■ What is required:
Given the listing below, output exactly the line containing "(624, 164) = (472, 328): green" and every line after it through the end.

■ Extracted entries:

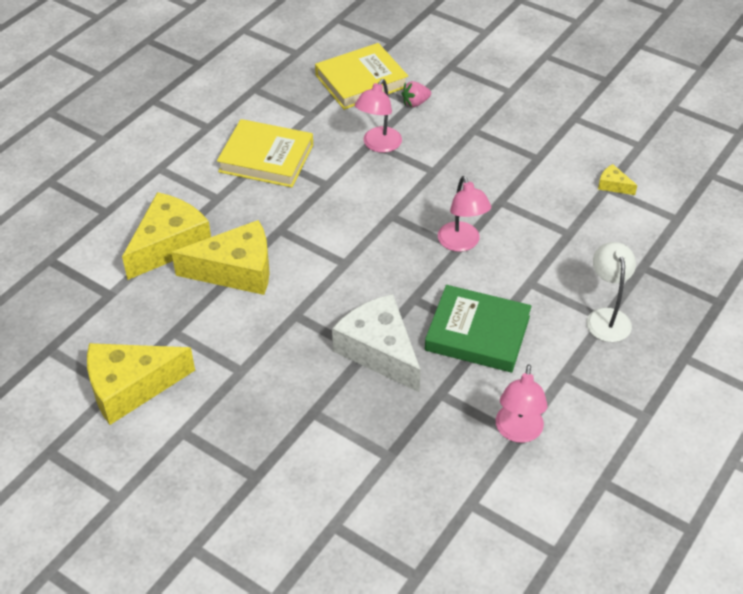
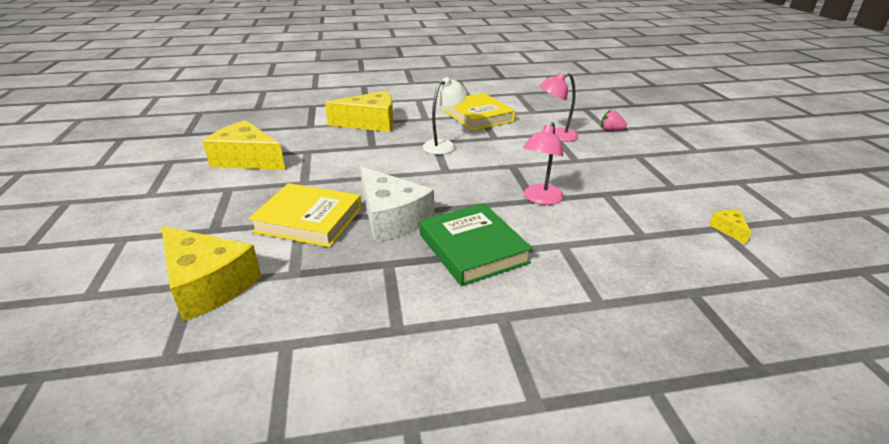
camera: 45 degrees right, 15 degrees down
(236, 270) = (382, 145): yellow cheese -> yellow cheese (207, 284)
(361, 81) = (587, 111): yellow book -> yellow book (309, 220)
(379, 351) = (391, 218): white cheese -> white cheese turned 135 degrees clockwise
(518, 432) = (401, 326): pink lamp -> none
(606, 317) = (603, 304): white lamp -> white lamp (444, 145)

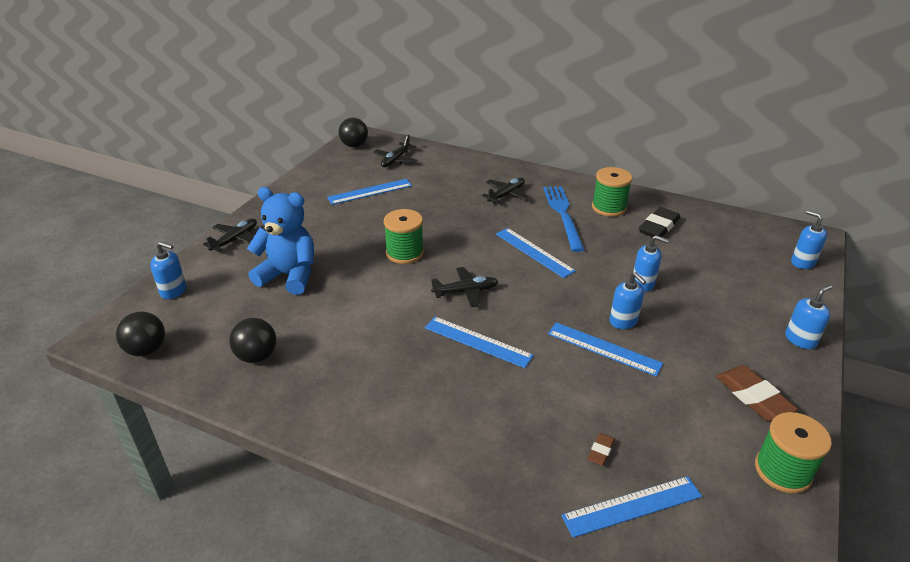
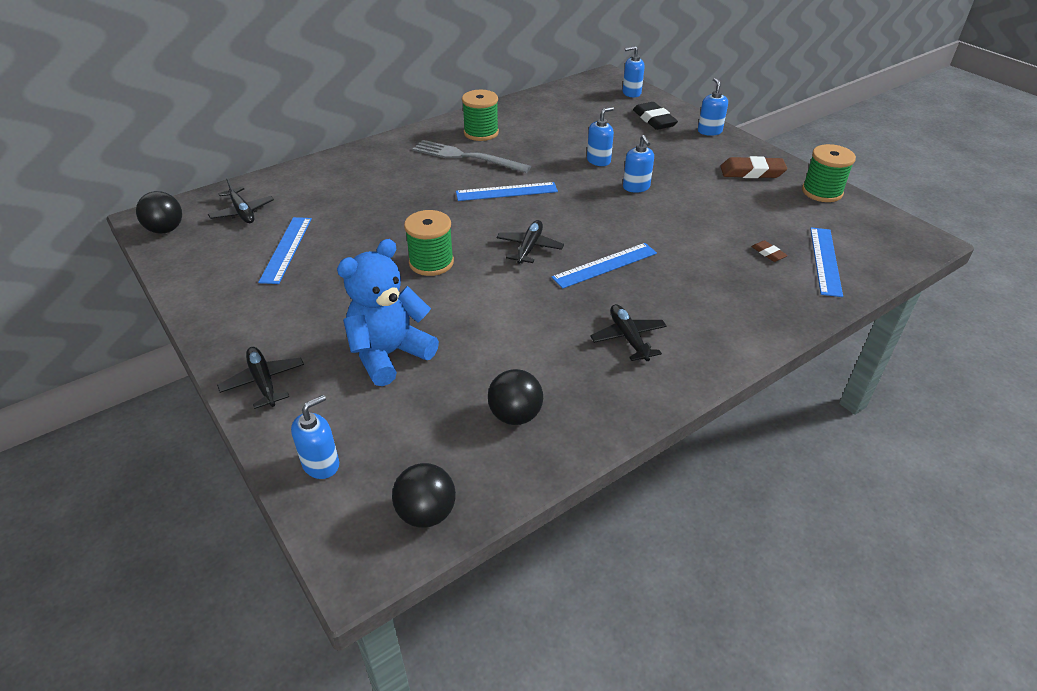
camera: 60 degrees left, 5 degrees up
(506, 195) = (399, 172): black plane -> black plane (628, 338)
(563, 215) = (466, 157): blue fork -> grey fork
(604, 348) = (661, 208): blue ruler -> none
(623, 321) = (636, 187): blue soap dispenser -> blue soap dispenser turned 75 degrees clockwise
(658, 227) = (532, 124): black eraser -> black eraser (654, 120)

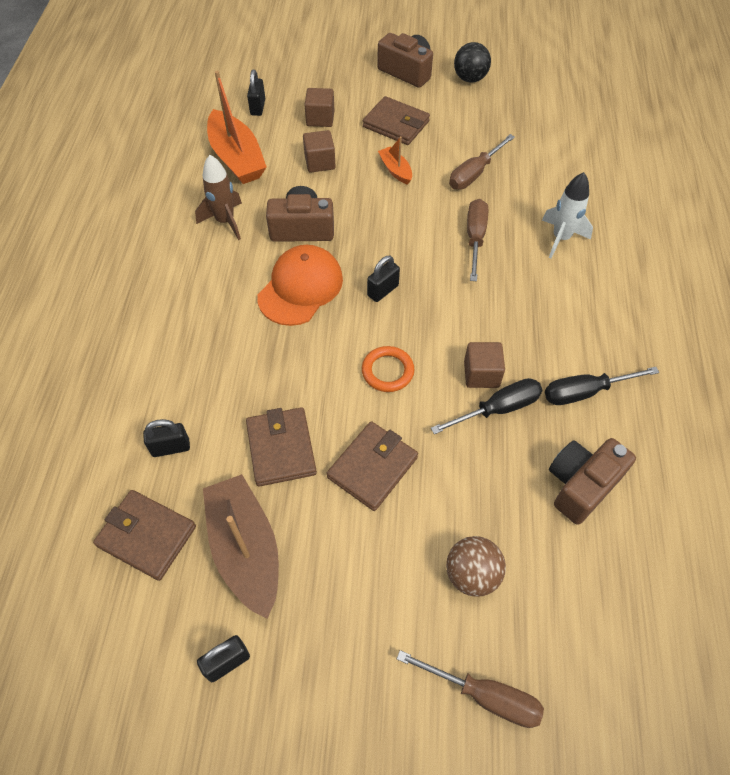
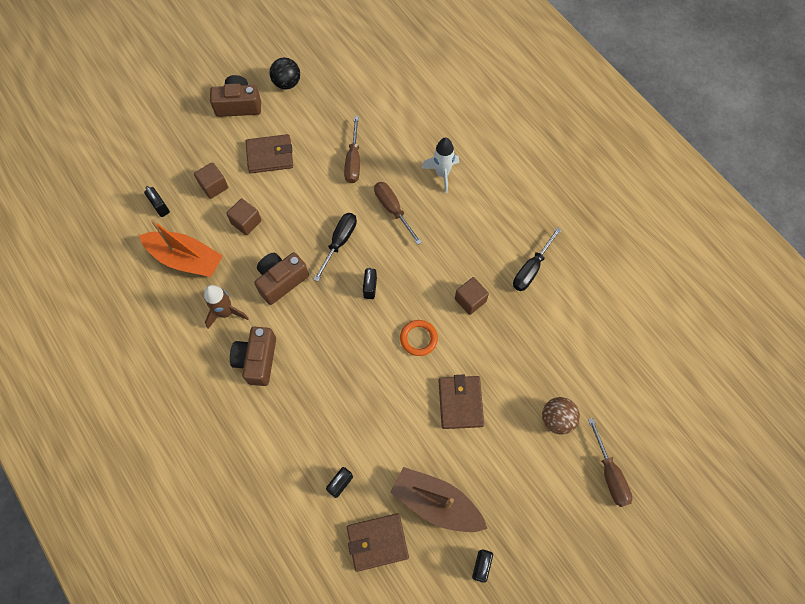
camera: 40 degrees left, 10 degrees up
(281, 448) = (402, 433): brown wallet -> none
(300, 288) = (319, 323): orange cap -> none
(395, 170) = (301, 193): orange boat -> none
(484, 695) = (609, 474): brown screwdriver -> brown screwdriver turned 90 degrees clockwise
(498, 409) = (496, 315): black screwdriver -> black screwdriver (339, 242)
(581, 485) = (570, 326): brown camera -> brown camera (257, 360)

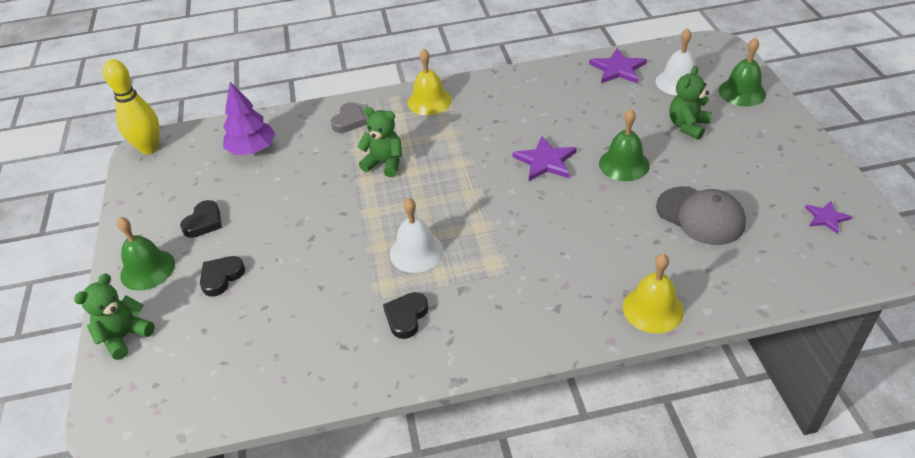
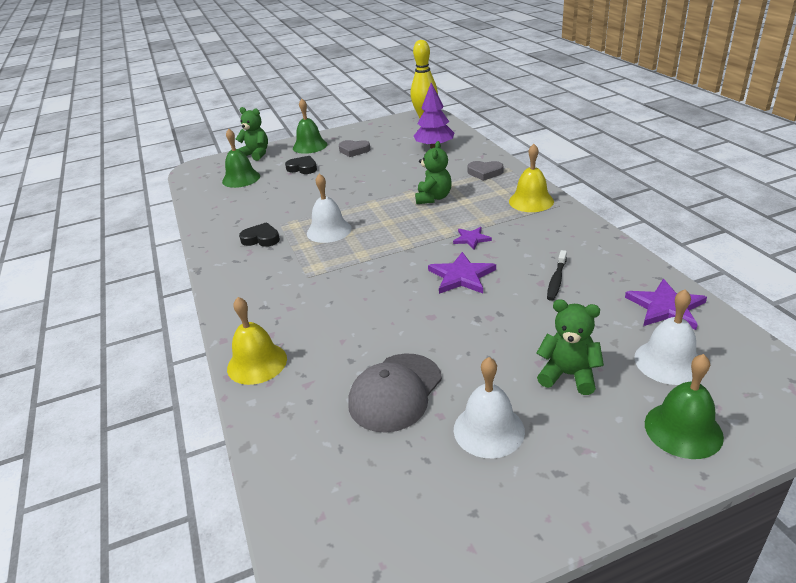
camera: 80 degrees right, 10 degrees down
(204, 222) = (354, 150): black heart -> grey heart
(568, 110) = (556, 280): none -> black toothbrush
(624, 164) = (472, 328): green bell -> green bell (241, 178)
(742, 171) = (488, 430): none -> white bell
(826, 218) = (409, 520): purple star -> purple star (471, 239)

■ Exercise response:
(624, 164) = (472, 328): green bell -> green bell (241, 178)
(742, 171) = (488, 430): none -> white bell
(826, 218) = (409, 520): purple star -> purple star (471, 239)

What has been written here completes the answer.